Exercise directions:
Every line below that holds the string "brick" should be copied out.

Input data:
====

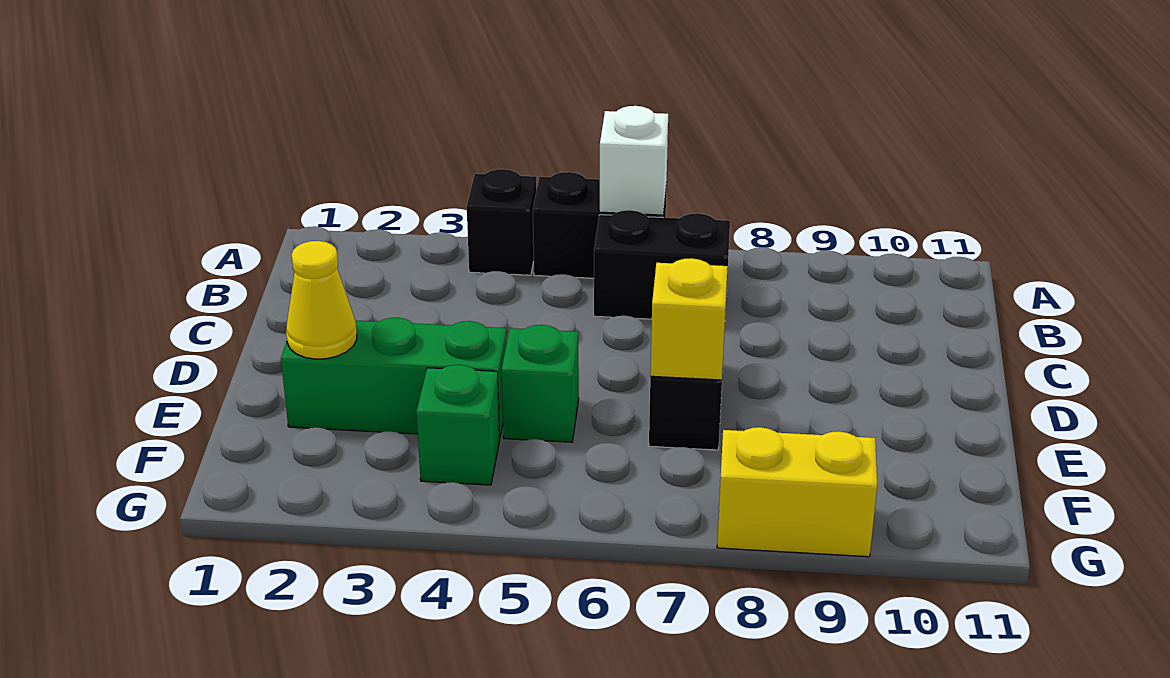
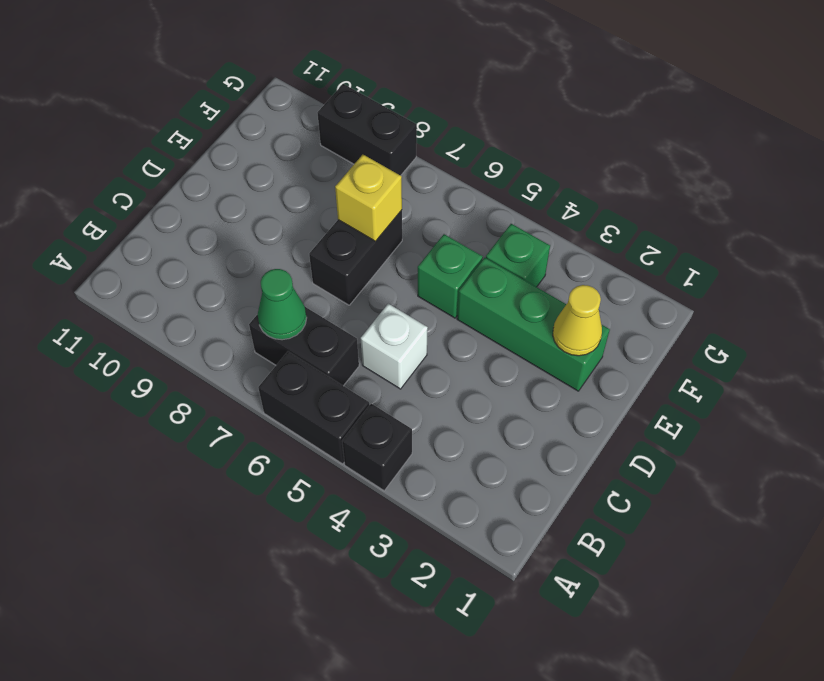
white brick A6 level 2 -> white brick C5 level 1
none -> green cone B7 level 2
yellow brick G8:G9 level 1 -> black brick G8:G9 level 1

====

Exercise output:
white brick A6 level 2 -> white brick C5 level 1
yellow brick G8:G9 level 1 -> black brick G8:G9 level 1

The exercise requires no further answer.